Dataset section start
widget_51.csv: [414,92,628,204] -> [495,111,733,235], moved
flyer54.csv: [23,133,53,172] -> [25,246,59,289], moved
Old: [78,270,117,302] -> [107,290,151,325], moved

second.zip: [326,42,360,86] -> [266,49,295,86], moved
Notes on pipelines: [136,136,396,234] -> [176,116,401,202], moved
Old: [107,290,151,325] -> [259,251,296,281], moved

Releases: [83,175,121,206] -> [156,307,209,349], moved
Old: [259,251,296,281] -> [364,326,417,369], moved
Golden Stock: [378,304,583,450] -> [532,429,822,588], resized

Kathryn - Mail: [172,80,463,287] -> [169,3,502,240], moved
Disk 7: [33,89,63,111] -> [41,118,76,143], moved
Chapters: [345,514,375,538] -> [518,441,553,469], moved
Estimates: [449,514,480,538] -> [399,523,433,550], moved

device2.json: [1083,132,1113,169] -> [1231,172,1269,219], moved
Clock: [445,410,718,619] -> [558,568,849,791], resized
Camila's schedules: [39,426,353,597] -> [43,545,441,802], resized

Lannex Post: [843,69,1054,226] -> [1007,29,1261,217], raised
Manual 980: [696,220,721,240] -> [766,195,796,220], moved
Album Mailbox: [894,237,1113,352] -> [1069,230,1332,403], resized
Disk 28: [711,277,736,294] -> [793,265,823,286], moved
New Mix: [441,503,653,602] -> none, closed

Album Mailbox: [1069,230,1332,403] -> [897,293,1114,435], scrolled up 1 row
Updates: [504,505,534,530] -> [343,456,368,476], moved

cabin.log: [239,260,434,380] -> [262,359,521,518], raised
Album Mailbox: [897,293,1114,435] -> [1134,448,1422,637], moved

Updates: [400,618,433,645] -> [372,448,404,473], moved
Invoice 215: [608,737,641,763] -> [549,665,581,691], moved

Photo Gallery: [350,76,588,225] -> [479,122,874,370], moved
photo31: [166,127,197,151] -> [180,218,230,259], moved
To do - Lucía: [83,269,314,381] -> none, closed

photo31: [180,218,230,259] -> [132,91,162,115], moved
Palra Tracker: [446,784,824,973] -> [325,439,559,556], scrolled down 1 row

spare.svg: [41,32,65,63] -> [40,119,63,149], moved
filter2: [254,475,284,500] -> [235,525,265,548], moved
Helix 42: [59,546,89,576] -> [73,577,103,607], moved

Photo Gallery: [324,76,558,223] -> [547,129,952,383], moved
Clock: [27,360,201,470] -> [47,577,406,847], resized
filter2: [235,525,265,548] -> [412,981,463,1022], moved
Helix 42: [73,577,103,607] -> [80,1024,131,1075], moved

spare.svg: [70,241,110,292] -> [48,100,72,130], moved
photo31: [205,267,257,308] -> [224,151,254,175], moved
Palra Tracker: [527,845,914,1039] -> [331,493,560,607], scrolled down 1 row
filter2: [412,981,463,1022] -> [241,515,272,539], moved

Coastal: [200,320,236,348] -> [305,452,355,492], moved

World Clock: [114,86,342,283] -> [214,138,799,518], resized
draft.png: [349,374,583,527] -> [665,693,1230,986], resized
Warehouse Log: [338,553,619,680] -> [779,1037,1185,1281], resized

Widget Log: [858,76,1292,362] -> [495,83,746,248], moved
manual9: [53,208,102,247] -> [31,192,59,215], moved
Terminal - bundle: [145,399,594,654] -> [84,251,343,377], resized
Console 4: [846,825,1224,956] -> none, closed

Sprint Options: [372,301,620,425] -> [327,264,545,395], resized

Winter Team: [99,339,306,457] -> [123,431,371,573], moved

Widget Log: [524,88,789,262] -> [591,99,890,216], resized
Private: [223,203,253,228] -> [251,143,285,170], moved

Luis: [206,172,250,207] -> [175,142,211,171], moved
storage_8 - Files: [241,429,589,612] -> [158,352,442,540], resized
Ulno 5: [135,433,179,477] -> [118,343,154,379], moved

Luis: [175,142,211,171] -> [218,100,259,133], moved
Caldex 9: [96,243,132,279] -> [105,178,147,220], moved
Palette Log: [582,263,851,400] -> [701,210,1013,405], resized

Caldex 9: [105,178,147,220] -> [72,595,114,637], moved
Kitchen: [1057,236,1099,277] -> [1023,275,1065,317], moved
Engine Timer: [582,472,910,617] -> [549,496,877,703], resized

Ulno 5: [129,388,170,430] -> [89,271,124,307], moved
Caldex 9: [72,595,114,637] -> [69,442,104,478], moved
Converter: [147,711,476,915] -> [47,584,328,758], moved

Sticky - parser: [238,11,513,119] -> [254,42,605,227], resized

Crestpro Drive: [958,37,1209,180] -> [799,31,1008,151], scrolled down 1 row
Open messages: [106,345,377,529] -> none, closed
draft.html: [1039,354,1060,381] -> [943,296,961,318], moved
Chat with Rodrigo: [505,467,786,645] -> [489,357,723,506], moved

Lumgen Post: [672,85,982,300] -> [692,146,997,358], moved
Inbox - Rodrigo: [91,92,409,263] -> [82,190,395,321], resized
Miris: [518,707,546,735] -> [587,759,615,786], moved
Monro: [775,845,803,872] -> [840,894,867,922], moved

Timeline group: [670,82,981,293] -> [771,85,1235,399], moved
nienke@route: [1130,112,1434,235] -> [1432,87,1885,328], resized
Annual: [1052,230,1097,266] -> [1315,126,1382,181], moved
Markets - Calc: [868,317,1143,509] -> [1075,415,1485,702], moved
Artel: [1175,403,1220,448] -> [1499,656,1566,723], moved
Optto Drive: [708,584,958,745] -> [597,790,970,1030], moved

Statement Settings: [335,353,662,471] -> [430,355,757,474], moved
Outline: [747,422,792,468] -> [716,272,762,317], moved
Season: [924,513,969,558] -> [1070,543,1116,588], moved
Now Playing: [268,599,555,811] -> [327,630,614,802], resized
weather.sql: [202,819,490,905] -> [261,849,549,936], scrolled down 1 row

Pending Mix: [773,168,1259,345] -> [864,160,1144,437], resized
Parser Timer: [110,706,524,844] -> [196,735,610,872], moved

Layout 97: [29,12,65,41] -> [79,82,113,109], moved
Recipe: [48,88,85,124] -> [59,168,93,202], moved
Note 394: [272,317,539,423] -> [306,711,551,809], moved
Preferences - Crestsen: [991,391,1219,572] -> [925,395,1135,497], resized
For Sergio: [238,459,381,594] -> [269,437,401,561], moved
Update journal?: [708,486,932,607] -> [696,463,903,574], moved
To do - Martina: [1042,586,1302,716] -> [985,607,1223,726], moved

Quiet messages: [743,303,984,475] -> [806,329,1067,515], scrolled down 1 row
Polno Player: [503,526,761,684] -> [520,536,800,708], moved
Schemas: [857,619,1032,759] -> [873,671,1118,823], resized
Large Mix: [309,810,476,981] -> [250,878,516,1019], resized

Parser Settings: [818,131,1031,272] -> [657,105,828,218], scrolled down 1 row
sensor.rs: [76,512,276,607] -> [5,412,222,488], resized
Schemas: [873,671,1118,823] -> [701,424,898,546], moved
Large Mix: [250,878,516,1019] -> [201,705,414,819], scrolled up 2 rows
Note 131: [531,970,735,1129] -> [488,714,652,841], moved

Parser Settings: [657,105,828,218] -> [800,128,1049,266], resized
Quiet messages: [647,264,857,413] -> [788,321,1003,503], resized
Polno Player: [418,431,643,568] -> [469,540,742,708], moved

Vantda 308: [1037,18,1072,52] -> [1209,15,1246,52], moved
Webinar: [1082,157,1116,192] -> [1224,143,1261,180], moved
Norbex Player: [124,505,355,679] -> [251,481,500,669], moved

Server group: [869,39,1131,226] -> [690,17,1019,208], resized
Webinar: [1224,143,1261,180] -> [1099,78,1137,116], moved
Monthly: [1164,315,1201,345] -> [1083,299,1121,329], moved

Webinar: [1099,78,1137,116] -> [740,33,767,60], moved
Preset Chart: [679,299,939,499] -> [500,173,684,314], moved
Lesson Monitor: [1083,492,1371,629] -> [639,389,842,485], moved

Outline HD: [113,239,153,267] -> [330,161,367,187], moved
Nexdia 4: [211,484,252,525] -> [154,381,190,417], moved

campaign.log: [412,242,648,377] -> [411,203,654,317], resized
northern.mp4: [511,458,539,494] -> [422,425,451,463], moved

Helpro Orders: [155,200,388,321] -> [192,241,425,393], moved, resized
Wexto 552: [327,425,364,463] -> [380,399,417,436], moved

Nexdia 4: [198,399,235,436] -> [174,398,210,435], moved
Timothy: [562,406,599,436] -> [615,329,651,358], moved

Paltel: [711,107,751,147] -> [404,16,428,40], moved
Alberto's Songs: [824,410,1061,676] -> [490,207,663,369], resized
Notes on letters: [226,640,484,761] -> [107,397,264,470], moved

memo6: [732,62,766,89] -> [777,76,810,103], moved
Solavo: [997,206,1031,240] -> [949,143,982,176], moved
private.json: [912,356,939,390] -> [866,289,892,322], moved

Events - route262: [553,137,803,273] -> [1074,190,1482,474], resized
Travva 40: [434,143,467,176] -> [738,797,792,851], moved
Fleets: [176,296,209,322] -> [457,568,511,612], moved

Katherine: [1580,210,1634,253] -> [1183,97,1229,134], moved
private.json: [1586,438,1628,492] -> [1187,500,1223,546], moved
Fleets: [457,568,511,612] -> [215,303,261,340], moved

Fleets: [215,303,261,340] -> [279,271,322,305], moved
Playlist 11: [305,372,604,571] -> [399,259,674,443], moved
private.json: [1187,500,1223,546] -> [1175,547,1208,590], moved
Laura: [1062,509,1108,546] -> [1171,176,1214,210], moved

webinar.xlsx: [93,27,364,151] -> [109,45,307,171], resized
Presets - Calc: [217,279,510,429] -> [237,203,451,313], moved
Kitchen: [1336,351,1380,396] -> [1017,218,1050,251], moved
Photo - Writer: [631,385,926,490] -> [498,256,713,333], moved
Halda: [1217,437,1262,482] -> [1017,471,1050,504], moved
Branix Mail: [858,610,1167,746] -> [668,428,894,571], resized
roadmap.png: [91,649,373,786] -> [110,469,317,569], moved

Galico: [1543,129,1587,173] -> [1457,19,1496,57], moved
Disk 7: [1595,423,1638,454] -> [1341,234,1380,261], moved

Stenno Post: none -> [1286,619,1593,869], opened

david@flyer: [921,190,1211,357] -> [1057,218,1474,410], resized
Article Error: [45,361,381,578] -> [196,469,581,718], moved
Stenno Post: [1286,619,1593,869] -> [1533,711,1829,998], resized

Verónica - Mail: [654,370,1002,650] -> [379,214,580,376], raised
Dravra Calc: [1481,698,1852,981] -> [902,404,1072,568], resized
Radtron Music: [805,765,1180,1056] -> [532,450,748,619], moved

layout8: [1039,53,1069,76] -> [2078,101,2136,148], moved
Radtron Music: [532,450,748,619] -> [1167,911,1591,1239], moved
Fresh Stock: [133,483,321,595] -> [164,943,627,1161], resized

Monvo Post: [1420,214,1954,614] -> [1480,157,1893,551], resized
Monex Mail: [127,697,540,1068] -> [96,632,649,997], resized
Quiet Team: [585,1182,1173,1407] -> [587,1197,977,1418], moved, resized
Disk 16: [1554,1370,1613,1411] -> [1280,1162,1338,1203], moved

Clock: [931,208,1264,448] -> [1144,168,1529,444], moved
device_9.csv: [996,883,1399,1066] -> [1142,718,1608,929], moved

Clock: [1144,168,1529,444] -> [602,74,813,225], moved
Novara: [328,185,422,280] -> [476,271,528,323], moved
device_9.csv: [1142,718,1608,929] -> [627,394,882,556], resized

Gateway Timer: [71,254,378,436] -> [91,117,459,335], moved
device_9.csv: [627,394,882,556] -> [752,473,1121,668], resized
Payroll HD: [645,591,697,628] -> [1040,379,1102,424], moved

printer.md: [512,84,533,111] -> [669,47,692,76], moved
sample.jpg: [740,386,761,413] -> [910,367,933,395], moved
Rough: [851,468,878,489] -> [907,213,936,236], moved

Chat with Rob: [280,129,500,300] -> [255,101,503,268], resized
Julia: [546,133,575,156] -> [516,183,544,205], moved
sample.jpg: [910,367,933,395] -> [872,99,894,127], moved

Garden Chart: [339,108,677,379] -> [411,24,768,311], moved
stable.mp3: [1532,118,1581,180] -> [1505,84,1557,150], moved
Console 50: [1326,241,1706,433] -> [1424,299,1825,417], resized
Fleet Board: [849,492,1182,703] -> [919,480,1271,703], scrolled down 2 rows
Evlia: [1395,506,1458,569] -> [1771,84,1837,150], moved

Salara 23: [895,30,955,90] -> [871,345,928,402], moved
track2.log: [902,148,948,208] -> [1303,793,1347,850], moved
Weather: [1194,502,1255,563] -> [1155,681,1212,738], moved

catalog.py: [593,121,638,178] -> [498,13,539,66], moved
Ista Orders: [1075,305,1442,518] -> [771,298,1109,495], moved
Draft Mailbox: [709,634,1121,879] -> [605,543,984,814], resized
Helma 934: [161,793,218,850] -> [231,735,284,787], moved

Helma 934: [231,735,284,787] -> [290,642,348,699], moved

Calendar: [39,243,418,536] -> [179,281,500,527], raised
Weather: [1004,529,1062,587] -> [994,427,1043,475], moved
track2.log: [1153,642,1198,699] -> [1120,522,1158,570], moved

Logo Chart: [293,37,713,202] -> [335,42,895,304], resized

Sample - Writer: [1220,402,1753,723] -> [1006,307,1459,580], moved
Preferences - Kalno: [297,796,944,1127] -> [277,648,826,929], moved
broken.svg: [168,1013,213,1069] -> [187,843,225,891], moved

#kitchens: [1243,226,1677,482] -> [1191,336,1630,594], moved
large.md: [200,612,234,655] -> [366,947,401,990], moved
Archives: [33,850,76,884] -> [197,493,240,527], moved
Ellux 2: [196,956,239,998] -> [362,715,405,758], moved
Dataset section end
Task to complete: Please give an exact restatement of only the lines from the beginning of the material above to the line with "Camila's schedules: [39,426,353,597]", inclusive.

Task solution:
widget_51.csv: [414,92,628,204] -> [495,111,733,235], moved
flyer54.csv: [23,133,53,172] -> [25,246,59,289], moved
Old: [78,270,117,302] -> [107,290,151,325], moved

second.zip: [326,42,360,86] -> [266,49,295,86], moved
Notes on pipelines: [136,136,396,234] -> [176,116,401,202], moved
Old: [107,290,151,325] -> [259,251,296,281], moved

Releases: [83,175,121,206] -> [156,307,209,349], moved
Old: [259,251,296,281] -> [364,326,417,369], moved
Golden Stock: [378,304,583,450] -> [532,429,822,588], resized

Kathryn - Mail: [172,80,463,287] -> [169,3,502,240], moved
Disk 7: [33,89,63,111] -> [41,118,76,143], moved
Chapters: [345,514,375,538] -> [518,441,553,469], moved
Estimates: [449,514,480,538] -> [399,523,433,550], moved

device2.json: [1083,132,1113,169] -> [1231,172,1269,219], moved
Clock: [445,410,718,619] -> [558,568,849,791], resized
Camila's schedules: [39,426,353,597] -> [43,545,441,802], resized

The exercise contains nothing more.